* What the exercise asks: All lines of the records below that contain the word "banana" must be listed.

* Record set:
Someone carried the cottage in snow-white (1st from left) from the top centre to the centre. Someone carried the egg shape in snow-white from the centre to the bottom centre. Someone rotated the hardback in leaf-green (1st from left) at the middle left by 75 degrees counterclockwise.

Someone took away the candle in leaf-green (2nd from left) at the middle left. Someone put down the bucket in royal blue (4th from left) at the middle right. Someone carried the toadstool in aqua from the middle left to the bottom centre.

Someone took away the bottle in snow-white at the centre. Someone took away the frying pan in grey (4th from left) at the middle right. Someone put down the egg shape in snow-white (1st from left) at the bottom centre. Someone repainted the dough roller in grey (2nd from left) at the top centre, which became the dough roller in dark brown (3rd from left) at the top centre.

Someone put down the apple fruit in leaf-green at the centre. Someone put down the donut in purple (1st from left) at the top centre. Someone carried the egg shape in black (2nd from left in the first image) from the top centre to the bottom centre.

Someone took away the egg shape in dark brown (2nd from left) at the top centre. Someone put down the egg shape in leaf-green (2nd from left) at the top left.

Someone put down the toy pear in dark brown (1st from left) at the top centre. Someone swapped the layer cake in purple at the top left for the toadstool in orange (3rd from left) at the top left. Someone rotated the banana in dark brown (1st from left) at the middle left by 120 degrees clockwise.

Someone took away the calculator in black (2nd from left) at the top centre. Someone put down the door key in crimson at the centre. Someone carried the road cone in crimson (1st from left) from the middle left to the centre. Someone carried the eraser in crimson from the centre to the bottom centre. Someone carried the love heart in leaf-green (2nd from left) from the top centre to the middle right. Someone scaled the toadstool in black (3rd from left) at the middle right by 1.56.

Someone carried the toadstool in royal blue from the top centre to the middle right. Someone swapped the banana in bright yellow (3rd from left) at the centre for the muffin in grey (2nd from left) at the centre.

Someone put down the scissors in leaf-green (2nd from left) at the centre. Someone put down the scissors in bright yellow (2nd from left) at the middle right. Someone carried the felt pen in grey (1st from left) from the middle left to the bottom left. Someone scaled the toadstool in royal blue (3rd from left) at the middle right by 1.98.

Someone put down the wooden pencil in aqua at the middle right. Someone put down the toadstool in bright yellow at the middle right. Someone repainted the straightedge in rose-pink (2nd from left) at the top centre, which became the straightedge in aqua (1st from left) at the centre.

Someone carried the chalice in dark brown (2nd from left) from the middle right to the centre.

* Answer for the task:
Someone put down the toy pear in dark brown (1st from left) at the top centre. Someone swapped the layer cake in purple at the top left for the toadstool in orange (3rd from left) at the top left. Someone rotated the banana in dark brown (1st from left) at the middle left by 120 degrees clockwise.
Someone carried the toadstool in royal blue from the top centre to the middle right. Someone swapped the banana in bright yellow (3rd from left) at the centre for the muffin in grey (2nd from left) at the centre.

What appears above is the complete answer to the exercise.